* Aim of the task: Update the items below so that "Head Coach" becomes "Lead Coach", leaving everything else unchanged, and omit the pictures from your answer.

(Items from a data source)

■ ■ ■ ■ ■ ■ ■

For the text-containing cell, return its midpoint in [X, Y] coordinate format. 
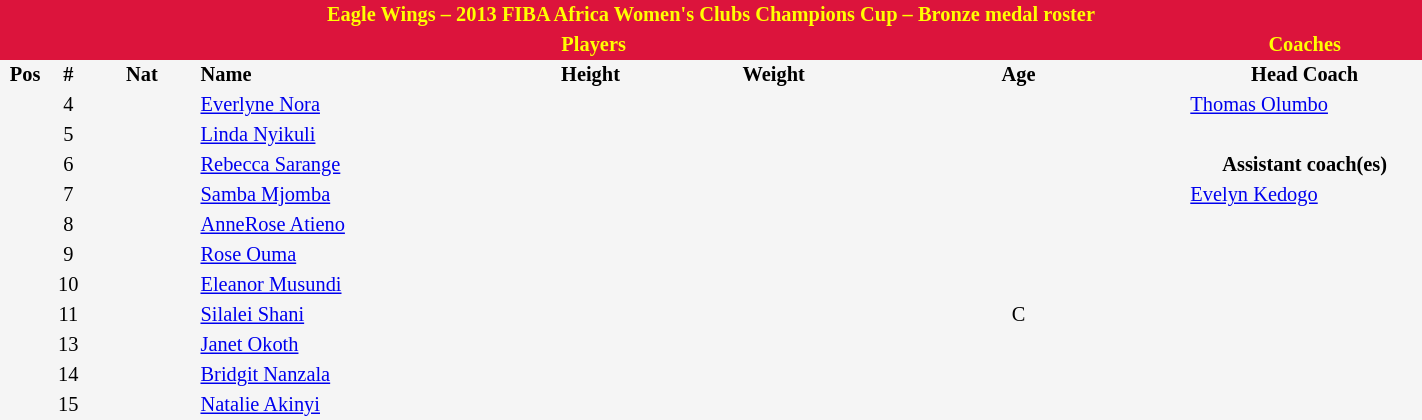
8 [68, 225]
Natalie Akinyi [340, 405]
Age [1019, 75]
Evelyn Kedogo [1304, 195]
Name [340, 75]
Samba Mjomba [340, 195]
Janet Okoth [340, 345]
C [1019, 315]
Everlyne Nora [340, 105]
Coaches [1304, 45]
11 [68, 315]
10 [68, 285]
13 [68, 345]
Eagle Wings – 2013 FIBA Africa Women's Clubs Champions Cup – Bronze medal roster [711, 15]
Thomas Olumbo [1304, 105]
4 [68, 105]
Rose Ouma [340, 255]
Linda Nyikuli [340, 135]
Pos [25, 75]
Head Coach [1304, 75]
AnneRose Atieno [340, 225]
Players [594, 45]
6 [68, 165]
Nat [142, 75]
Silalei Shani [340, 315]
9 [68, 255]
Height [591, 75]
Rebecca Sarange [340, 165]
Assistant coach(es) [1304, 165]
15 [68, 405]
Weight [774, 75]
# [68, 75]
7 [68, 195]
5 [68, 135]
Bridgit Nanzala [340, 375]
14 [68, 375]
Eleanor Musundi [340, 285]
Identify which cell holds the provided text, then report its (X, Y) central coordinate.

■ ■ ■ ■ ■ ■ ■

* Written solution:
For the text-containing cell, return its midpoint in [X, Y] coordinate format. 
8 [68, 225]
Natalie Akinyi [340, 405]
Age [1019, 75]
Evelyn Kedogo [1304, 195]
Name [340, 75]
Samba Mjomba [340, 195]
Janet Okoth [340, 345]
C [1019, 315]
Everlyne Nora [340, 105]
Coaches [1304, 45]
11 [68, 315]
10 [68, 285]
13 [68, 345]
Eagle Wings – 2013 FIBA Africa Women's Clubs Champions Cup – Bronze medal roster [711, 15]
Thomas Olumbo [1304, 105]
4 [68, 105]
Rose Ouma [340, 255]
Linda Nyikuli [340, 135]
Pos [25, 75]
Lead Coach [1304, 75]
AnneRose Atieno [340, 225]
Players [594, 45]
6 [68, 165]
Nat [142, 75]
Silalei Shani [340, 315]
9 [68, 255]
Height [591, 75]
Rebecca Sarange [340, 165]
Assistant coach(es) [1304, 165]
15 [68, 405]
Weight [774, 75]
# [68, 75]
7 [68, 195]
5 [68, 135]
Bridgit Nanzala [340, 375]
14 [68, 375]
Eleanor Musundi [340, 285]
Identify which cell holds the provided text, then report its (X, Y) central coordinate.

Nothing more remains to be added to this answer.